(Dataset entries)

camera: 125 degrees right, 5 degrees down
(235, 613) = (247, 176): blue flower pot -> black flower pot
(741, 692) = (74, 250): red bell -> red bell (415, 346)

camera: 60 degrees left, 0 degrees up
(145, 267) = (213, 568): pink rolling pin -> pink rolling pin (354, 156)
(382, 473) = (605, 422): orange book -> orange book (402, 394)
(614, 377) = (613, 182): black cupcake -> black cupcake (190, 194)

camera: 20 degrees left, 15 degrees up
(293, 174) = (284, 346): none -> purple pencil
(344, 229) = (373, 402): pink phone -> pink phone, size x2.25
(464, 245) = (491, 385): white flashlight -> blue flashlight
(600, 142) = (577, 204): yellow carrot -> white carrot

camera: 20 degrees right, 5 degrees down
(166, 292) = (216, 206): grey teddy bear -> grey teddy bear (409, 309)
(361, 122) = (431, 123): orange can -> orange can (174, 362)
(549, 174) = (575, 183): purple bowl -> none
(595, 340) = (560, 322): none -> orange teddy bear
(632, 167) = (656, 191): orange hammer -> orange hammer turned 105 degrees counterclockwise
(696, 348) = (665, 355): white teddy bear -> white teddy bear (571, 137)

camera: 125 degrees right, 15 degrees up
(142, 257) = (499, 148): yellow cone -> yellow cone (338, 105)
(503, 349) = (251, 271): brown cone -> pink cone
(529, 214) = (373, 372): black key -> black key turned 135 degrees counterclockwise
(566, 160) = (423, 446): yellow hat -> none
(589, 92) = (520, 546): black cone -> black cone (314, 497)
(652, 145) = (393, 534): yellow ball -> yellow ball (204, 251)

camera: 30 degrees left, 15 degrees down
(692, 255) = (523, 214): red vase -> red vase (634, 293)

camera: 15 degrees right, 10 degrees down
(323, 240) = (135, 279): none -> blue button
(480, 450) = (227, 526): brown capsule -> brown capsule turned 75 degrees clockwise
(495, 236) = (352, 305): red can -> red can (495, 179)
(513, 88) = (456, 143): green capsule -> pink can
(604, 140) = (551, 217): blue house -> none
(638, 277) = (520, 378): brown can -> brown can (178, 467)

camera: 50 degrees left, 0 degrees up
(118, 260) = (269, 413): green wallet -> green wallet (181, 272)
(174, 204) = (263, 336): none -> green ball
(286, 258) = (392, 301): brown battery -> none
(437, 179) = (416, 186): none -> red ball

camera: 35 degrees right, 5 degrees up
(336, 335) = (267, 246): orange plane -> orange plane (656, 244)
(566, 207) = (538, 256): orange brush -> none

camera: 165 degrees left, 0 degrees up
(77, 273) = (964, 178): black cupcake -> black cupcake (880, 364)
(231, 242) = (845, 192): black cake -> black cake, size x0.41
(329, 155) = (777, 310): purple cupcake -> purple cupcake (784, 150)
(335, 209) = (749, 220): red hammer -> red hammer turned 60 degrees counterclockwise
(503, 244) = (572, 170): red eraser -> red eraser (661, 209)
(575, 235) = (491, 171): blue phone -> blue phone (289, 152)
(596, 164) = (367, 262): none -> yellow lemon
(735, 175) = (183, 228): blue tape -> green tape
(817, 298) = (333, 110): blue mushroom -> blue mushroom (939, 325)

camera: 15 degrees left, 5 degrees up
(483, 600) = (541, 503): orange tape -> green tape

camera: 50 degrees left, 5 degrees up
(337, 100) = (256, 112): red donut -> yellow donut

ACTIVITY: Please write out every record shown above exactly as it reads.

ANSWER SPACE:
camera: 125 degrees right, 5 degrees down
(235, 613) = (247, 176): blue flower pot -> black flower pot
(741, 692) = (74, 250): red bell -> red bell (415, 346)

camera: 60 degrees left, 0 degrees up
(145, 267) = (213, 568): pink rolling pin -> pink rolling pin (354, 156)
(382, 473) = (605, 422): orange book -> orange book (402, 394)
(614, 377) = (613, 182): black cupcake -> black cupcake (190, 194)

camera: 20 degrees left, 15 degrees up
(293, 174) = (284, 346): none -> purple pencil
(344, 229) = (373, 402): pink phone -> pink phone, size x2.25
(464, 245) = (491, 385): white flashlight -> blue flashlight
(600, 142) = (577, 204): yellow carrot -> white carrot

camera: 20 degrees right, 5 degrees down
(166, 292) = (216, 206): grey teddy bear -> grey teddy bear (409, 309)
(361, 122) = (431, 123): orange can -> orange can (174, 362)
(549, 174) = (575, 183): purple bowl -> none
(595, 340) = (560, 322): none -> orange teddy bear
(632, 167) = (656, 191): orange hammer -> orange hammer turned 105 degrees counterclockwise
(696, 348) = (665, 355): white teddy bear -> white teddy bear (571, 137)

camera: 125 degrees right, 15 degrees up
(142, 257) = (499, 148): yellow cone -> yellow cone (338, 105)
(503, 349) = (251, 271): brown cone -> pink cone
(529, 214) = (373, 372): black key -> black key turned 135 degrees counterclockwise
(566, 160) = (423, 446): yellow hat -> none
(589, 92) = (520, 546): black cone -> black cone (314, 497)
(652, 145) = (393, 534): yellow ball -> yellow ball (204, 251)

camera: 30 degrees left, 15 degrees down
(692, 255) = (523, 214): red vase -> red vase (634, 293)

camera: 15 degrees right, 10 degrees down
(323, 240) = (135, 279): none -> blue button
(480, 450) = (227, 526): brown capsule -> brown capsule turned 75 degrees clockwise
(495, 236) = (352, 305): red can -> red can (495, 179)
(513, 88) = (456, 143): green capsule -> pink can
(604, 140) = (551, 217): blue house -> none
(638, 277) = (520, 378): brown can -> brown can (178, 467)

camera: 50 degrees left, 0 degrees up
(118, 260) = (269, 413): green wallet -> green wallet (181, 272)
(174, 204) = (263, 336): none -> green ball
(286, 258) = (392, 301): brown battery -> none
(437, 179) = (416, 186): none -> red ball

camera: 35 degrees right, 5 degrees up
(336, 335) = (267, 246): orange plane -> orange plane (656, 244)
(566, 207) = (538, 256): orange brush -> none

camera: 165 degrees left, 0 degrees up
(77, 273) = (964, 178): black cupcake -> black cupcake (880, 364)
(231, 242) = (845, 192): black cake -> black cake, size x0.41
(329, 155) = (777, 310): purple cupcake -> purple cupcake (784, 150)
(335, 209) = (749, 220): red hammer -> red hammer turned 60 degrees counterclockwise
(503, 244) = (572, 170): red eraser -> red eraser (661, 209)
(575, 235) = (491, 171): blue phone -> blue phone (289, 152)
(596, 164) = (367, 262): none -> yellow lemon
(735, 175) = (183, 228): blue tape -> green tape
(817, 298) = (333, 110): blue mushroom -> blue mushroom (939, 325)

camera: 15 degrees left, 5 degrees up
(483, 600) = (541, 503): orange tape -> green tape

camera: 50 degrees left, 5 degrees up
(337, 100) = (256, 112): red donut -> yellow donut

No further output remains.